> **EXTRACTED RECORDS**
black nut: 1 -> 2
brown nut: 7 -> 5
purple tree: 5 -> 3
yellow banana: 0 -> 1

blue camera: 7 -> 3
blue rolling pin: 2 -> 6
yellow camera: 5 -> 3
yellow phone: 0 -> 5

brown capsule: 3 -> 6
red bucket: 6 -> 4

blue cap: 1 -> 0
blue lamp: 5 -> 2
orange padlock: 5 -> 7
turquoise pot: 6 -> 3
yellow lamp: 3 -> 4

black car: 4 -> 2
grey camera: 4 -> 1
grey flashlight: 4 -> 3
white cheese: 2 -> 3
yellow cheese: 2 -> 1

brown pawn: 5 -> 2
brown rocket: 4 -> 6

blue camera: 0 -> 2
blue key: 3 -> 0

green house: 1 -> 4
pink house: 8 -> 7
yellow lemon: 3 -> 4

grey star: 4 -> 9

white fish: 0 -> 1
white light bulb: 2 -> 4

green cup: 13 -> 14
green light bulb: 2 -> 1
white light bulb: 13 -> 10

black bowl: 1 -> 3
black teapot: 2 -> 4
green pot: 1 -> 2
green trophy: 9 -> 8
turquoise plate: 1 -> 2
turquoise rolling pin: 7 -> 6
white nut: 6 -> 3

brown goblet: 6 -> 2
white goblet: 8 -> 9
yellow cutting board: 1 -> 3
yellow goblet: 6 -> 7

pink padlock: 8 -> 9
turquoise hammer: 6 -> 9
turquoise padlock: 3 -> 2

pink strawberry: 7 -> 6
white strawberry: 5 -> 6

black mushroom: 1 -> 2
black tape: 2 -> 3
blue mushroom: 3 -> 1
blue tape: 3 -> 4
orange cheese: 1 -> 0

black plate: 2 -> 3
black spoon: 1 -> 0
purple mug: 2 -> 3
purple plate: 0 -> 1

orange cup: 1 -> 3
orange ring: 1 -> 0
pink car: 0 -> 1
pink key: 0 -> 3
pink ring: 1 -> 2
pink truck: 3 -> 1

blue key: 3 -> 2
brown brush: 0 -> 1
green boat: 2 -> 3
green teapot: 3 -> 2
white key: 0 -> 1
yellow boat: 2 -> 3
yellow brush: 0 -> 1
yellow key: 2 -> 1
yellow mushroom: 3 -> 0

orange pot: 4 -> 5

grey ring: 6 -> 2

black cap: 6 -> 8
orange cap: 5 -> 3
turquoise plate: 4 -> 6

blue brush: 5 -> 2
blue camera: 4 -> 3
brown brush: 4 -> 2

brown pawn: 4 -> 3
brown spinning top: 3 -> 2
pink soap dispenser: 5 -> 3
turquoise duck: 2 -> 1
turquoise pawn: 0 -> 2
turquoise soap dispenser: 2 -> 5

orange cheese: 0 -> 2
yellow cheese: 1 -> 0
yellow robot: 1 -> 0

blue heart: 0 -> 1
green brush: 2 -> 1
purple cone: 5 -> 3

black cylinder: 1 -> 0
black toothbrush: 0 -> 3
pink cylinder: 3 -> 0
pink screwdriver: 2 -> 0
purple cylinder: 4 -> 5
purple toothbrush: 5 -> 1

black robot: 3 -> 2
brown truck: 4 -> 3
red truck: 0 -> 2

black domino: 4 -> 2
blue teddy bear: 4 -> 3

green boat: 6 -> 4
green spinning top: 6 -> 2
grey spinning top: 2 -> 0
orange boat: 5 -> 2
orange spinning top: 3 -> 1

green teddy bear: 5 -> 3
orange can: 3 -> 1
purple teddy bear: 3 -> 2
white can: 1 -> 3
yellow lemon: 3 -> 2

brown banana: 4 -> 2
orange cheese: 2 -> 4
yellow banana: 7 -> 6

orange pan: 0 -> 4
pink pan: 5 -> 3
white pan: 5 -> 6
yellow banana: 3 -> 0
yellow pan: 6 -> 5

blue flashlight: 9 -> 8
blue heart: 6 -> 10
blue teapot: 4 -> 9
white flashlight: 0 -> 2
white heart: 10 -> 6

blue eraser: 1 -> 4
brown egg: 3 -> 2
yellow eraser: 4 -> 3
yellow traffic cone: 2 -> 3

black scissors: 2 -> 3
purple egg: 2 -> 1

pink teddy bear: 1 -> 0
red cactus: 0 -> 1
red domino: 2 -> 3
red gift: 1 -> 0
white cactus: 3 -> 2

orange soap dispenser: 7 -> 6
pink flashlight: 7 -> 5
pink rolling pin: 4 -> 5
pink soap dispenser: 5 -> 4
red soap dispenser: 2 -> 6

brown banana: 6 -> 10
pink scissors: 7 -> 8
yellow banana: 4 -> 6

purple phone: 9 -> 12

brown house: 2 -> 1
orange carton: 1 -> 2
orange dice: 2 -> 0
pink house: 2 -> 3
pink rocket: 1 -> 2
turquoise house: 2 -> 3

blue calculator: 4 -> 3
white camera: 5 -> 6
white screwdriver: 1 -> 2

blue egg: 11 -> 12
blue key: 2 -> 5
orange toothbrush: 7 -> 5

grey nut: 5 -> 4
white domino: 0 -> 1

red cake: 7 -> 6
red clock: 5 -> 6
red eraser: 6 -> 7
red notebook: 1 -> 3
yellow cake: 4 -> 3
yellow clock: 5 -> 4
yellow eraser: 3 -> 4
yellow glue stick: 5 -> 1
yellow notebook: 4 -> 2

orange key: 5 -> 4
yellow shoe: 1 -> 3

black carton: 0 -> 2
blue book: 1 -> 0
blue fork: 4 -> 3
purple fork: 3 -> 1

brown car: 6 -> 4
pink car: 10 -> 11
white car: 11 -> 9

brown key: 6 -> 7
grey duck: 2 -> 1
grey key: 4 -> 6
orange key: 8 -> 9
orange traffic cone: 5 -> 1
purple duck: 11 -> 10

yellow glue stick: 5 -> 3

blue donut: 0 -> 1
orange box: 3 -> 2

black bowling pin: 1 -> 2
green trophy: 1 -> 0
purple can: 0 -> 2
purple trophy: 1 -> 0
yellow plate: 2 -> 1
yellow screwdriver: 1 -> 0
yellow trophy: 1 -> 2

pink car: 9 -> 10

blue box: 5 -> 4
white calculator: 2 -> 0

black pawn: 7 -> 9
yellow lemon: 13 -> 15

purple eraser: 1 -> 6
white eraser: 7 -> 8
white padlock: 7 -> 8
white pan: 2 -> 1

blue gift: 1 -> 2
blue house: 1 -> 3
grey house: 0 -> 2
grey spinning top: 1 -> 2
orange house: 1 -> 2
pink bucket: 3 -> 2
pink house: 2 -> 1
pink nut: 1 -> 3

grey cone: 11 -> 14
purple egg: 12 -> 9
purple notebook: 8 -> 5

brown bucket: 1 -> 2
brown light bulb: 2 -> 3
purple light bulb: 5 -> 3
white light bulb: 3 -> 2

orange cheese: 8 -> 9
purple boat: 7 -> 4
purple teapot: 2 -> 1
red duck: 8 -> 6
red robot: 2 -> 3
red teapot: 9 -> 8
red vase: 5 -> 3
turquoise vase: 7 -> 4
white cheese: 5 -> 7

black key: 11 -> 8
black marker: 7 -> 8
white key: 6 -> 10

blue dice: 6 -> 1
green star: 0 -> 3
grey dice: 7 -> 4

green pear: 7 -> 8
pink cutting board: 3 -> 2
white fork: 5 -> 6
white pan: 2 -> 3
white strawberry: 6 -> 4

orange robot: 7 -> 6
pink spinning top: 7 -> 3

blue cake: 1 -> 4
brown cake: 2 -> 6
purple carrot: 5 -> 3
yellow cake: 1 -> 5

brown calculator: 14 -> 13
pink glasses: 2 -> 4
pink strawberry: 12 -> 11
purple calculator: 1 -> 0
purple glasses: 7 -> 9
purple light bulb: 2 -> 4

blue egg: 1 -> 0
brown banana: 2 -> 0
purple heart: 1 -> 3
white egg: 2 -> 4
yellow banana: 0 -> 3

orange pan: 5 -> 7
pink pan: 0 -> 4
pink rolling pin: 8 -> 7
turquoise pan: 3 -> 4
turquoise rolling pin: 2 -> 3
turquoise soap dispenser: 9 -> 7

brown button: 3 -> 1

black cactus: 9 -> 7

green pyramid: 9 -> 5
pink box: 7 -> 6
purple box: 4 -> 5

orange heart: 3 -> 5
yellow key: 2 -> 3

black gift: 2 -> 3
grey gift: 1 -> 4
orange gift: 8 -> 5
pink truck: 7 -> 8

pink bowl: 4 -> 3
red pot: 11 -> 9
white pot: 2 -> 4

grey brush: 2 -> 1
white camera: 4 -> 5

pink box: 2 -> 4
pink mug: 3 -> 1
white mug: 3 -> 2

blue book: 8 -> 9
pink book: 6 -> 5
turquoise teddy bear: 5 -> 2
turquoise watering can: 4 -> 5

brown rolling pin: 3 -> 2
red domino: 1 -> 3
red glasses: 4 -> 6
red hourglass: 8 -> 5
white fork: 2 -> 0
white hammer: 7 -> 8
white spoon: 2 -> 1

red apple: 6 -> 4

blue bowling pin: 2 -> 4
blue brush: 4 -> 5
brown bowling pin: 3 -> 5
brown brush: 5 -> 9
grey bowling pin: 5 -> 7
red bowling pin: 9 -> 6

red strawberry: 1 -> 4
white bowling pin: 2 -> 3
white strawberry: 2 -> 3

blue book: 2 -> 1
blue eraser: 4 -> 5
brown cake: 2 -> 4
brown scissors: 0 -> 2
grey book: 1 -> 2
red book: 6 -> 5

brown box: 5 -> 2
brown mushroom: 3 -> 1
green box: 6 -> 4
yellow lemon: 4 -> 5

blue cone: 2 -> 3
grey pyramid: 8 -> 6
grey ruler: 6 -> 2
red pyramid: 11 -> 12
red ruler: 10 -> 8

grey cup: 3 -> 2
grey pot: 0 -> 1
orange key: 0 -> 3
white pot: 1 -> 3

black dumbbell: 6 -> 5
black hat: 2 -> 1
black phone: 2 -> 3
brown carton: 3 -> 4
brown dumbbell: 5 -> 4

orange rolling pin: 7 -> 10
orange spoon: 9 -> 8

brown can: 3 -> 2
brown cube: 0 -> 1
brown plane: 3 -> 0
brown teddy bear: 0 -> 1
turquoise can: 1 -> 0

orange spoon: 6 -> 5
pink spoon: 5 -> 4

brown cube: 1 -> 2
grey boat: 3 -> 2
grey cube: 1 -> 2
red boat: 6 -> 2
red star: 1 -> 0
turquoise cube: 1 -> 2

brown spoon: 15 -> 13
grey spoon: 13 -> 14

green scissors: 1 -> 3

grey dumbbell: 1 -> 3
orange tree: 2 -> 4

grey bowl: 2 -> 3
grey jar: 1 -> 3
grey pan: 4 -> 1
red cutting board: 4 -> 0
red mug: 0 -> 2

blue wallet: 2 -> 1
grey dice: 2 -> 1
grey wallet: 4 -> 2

> **TASK TO COMPLETE**
Once the line containing "purple cone: 5 -> 3" has been retyped, stop. Begin at the first line of the material and reproduce every line up to it exactly.

> **RESULT FOR THIS TASK**
black nut: 1 -> 2
brown nut: 7 -> 5
purple tree: 5 -> 3
yellow banana: 0 -> 1

blue camera: 7 -> 3
blue rolling pin: 2 -> 6
yellow camera: 5 -> 3
yellow phone: 0 -> 5

brown capsule: 3 -> 6
red bucket: 6 -> 4

blue cap: 1 -> 0
blue lamp: 5 -> 2
orange padlock: 5 -> 7
turquoise pot: 6 -> 3
yellow lamp: 3 -> 4

black car: 4 -> 2
grey camera: 4 -> 1
grey flashlight: 4 -> 3
white cheese: 2 -> 3
yellow cheese: 2 -> 1

brown pawn: 5 -> 2
brown rocket: 4 -> 6

blue camera: 0 -> 2
blue key: 3 -> 0

green house: 1 -> 4
pink house: 8 -> 7
yellow lemon: 3 -> 4

grey star: 4 -> 9

white fish: 0 -> 1
white light bulb: 2 -> 4

green cup: 13 -> 14
green light bulb: 2 -> 1
white light bulb: 13 -> 10

black bowl: 1 -> 3
black teapot: 2 -> 4
green pot: 1 -> 2
green trophy: 9 -> 8
turquoise plate: 1 -> 2
turquoise rolling pin: 7 -> 6
white nut: 6 -> 3

brown goblet: 6 -> 2
white goblet: 8 -> 9
yellow cutting board: 1 -> 3
yellow goblet: 6 -> 7

pink padlock: 8 -> 9
turquoise hammer: 6 -> 9
turquoise padlock: 3 -> 2

pink strawberry: 7 -> 6
white strawberry: 5 -> 6

black mushroom: 1 -> 2
black tape: 2 -> 3
blue mushroom: 3 -> 1
blue tape: 3 -> 4
orange cheese: 1 -> 0

black plate: 2 -> 3
black spoon: 1 -> 0
purple mug: 2 -> 3
purple plate: 0 -> 1

orange cup: 1 -> 3
orange ring: 1 -> 0
pink car: 0 -> 1
pink key: 0 -> 3
pink ring: 1 -> 2
pink truck: 3 -> 1

blue key: 3 -> 2
brown brush: 0 -> 1
green boat: 2 -> 3
green teapot: 3 -> 2
white key: 0 -> 1
yellow boat: 2 -> 3
yellow brush: 0 -> 1
yellow key: 2 -> 1
yellow mushroom: 3 -> 0

orange pot: 4 -> 5

grey ring: 6 -> 2

black cap: 6 -> 8
orange cap: 5 -> 3
turquoise plate: 4 -> 6

blue brush: 5 -> 2
blue camera: 4 -> 3
brown brush: 4 -> 2

brown pawn: 4 -> 3
brown spinning top: 3 -> 2
pink soap dispenser: 5 -> 3
turquoise duck: 2 -> 1
turquoise pawn: 0 -> 2
turquoise soap dispenser: 2 -> 5

orange cheese: 0 -> 2
yellow cheese: 1 -> 0
yellow robot: 1 -> 0

blue heart: 0 -> 1
green brush: 2 -> 1
purple cone: 5 -> 3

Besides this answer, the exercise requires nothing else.